This task calls for the complete listing below, reproduced exactly.

─── Record set

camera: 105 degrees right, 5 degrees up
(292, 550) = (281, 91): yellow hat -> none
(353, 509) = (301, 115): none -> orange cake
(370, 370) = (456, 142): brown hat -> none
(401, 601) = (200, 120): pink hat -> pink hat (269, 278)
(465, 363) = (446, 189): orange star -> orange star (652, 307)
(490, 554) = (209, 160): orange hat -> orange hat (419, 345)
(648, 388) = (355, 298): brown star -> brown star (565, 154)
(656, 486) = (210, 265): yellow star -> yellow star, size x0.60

──────

- Solution to this problem:
camera: 105 degrees right, 5 degrees up
(292, 550) = (281, 91): yellow hat -> none
(353, 509) = (301, 115): none -> orange cake
(370, 370) = (456, 142): brown hat -> none
(401, 601) = (200, 120): pink hat -> pink hat (269, 278)
(465, 363) = (446, 189): orange star -> orange star (652, 307)
(490, 554) = (209, 160): orange hat -> orange hat (419, 345)
(648, 388) = (355, 298): brown star -> brown star (565, 154)
(656, 486) = (210, 265): yellow star -> yellow star, size x0.60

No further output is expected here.